DESCRIPTION OF THE TASK ::
Show all the lines in the data below that include the word "left".

(EXTRACTED MATERIAL Opens)

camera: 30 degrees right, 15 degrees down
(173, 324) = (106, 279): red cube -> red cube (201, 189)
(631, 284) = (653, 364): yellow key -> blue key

(EXTRACTED MATERIAL Closes)
(EXTRACTED MATERIAL Opens)

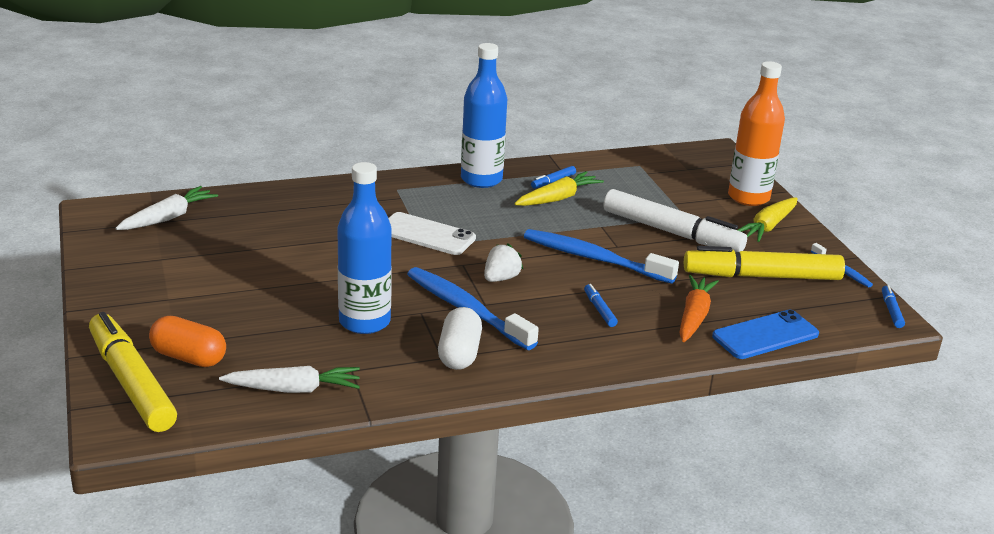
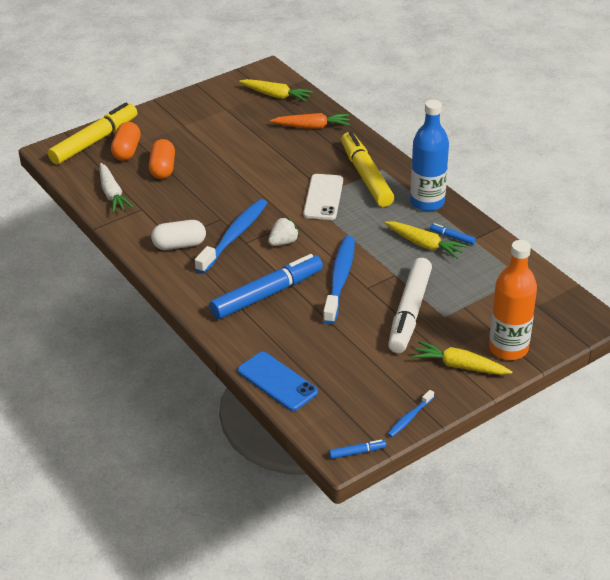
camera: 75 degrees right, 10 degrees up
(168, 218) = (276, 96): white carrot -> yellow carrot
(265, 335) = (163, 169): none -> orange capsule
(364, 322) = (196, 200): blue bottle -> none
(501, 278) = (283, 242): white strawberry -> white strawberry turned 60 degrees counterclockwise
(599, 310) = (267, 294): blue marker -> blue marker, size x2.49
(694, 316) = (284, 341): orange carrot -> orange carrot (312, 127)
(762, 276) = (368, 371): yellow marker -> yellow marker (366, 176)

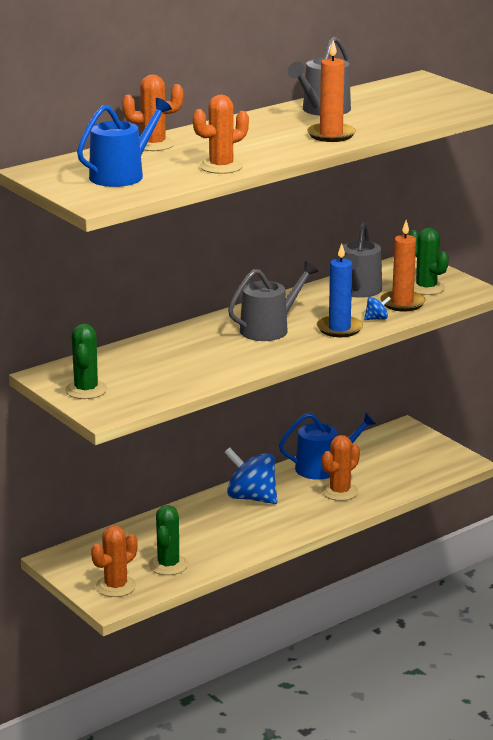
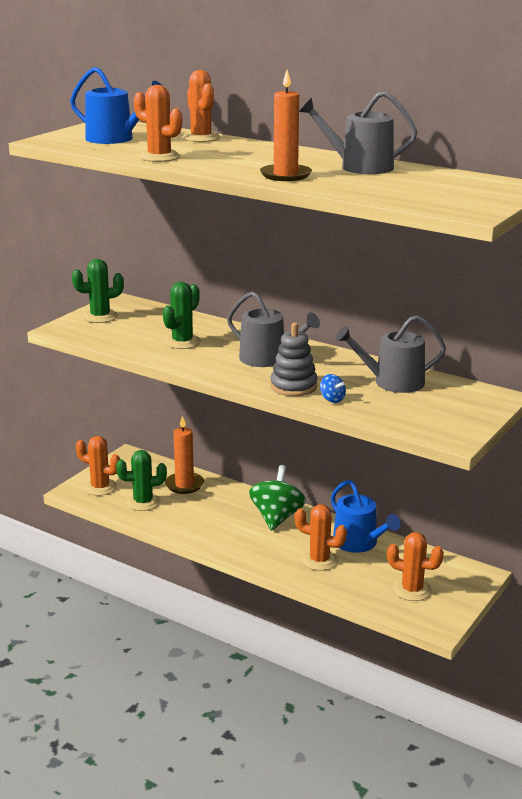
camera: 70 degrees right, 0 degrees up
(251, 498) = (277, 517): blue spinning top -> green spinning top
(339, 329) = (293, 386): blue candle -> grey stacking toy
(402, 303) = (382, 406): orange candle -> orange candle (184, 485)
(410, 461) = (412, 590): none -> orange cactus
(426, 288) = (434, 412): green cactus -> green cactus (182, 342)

(EXTRACTED MATERIAL Closes)
(EXTRACTED MATERIAL Opens)

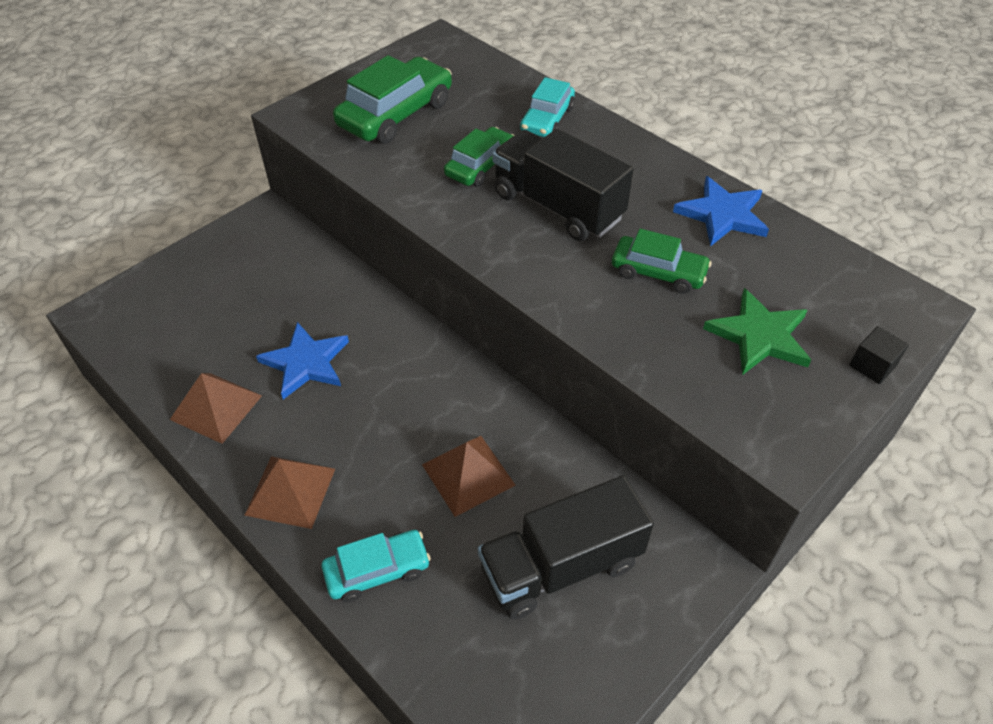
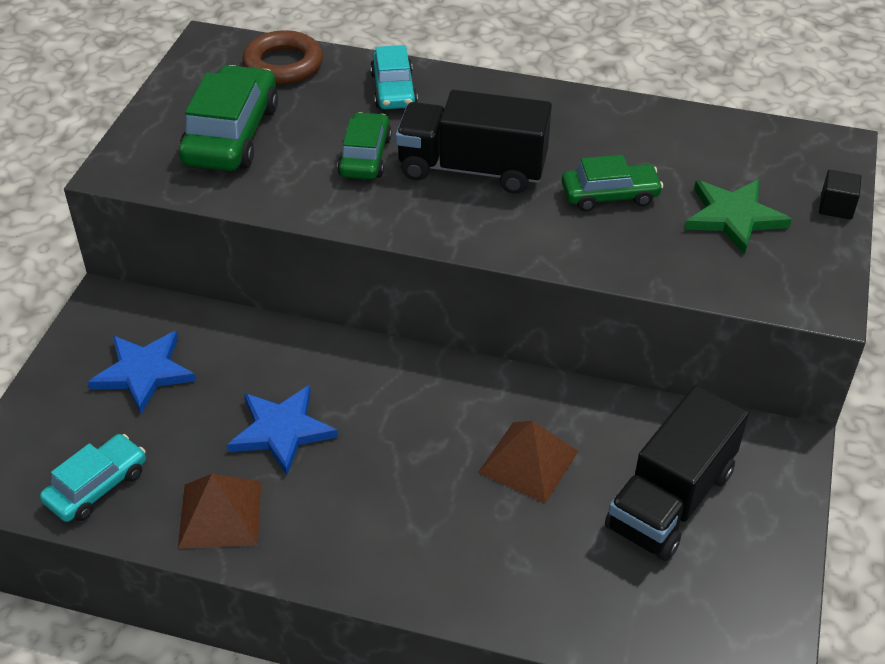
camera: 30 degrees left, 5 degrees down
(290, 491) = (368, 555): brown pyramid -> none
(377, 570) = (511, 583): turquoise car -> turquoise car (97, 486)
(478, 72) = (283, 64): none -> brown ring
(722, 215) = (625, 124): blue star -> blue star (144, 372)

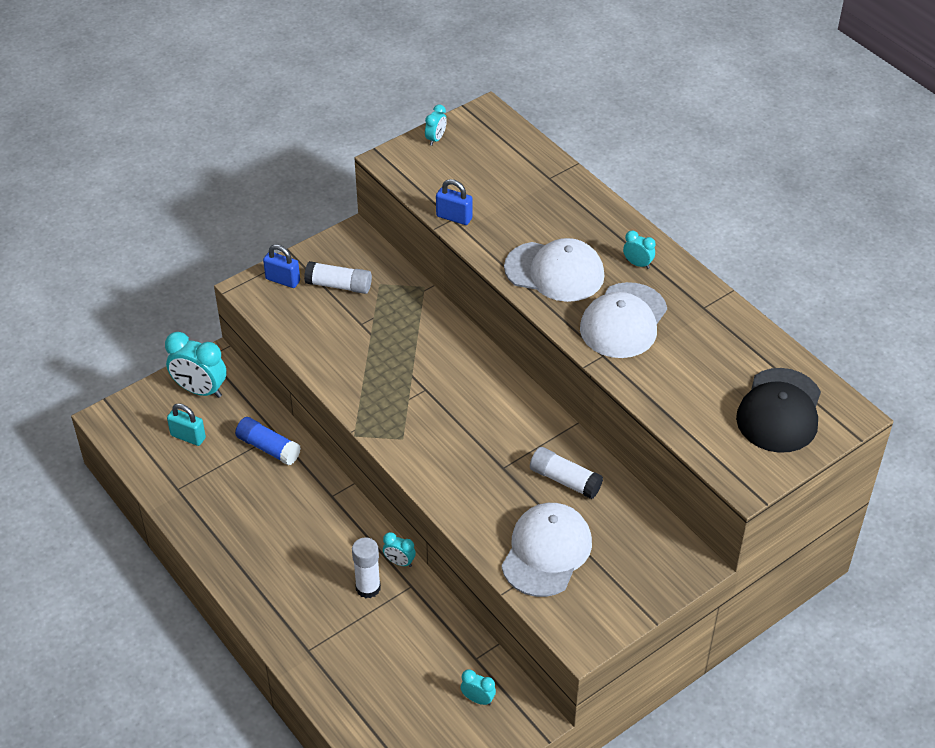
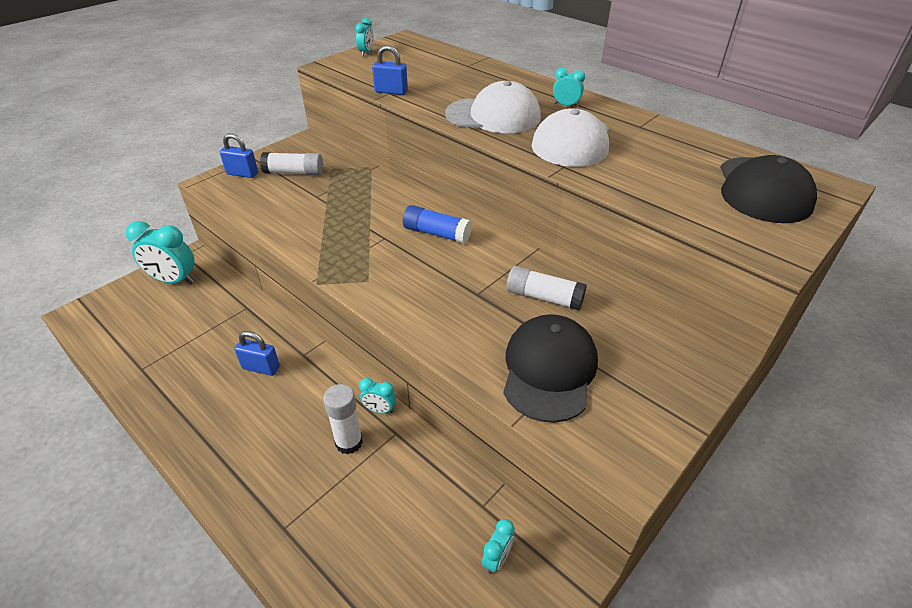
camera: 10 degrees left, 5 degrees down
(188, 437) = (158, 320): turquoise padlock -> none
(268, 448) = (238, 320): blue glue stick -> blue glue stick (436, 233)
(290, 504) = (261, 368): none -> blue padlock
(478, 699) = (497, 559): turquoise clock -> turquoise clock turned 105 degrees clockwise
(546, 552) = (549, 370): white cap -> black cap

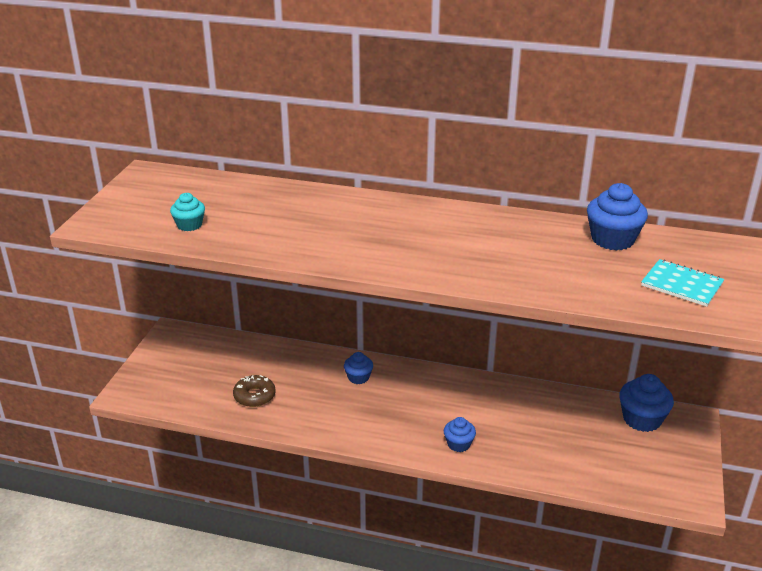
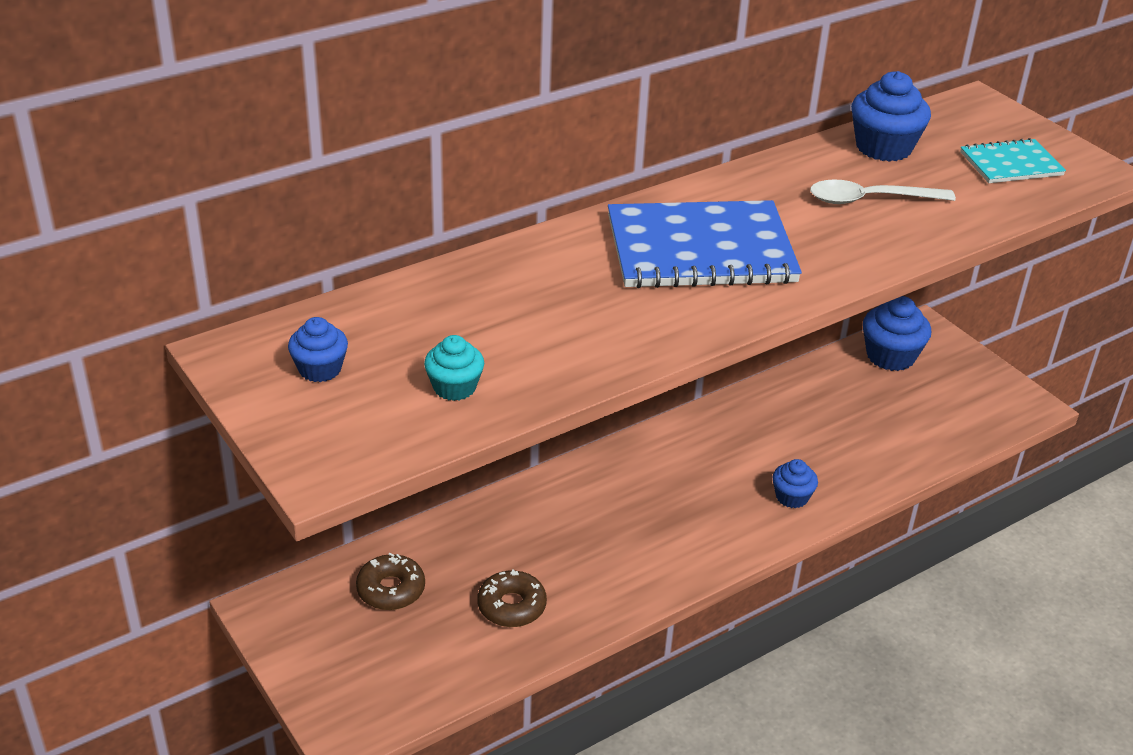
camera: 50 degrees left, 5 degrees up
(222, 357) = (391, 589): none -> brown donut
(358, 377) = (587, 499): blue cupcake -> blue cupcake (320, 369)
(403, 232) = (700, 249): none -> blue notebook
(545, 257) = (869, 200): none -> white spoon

(EXTRACTED MATERIAL Closes)

WRITTEN ANSWER ::
camera: 30 degrees left, 5 degrees down
camera: 10 degrees left, 5 degrees down
camera: 50 degrees left, 5 degrees up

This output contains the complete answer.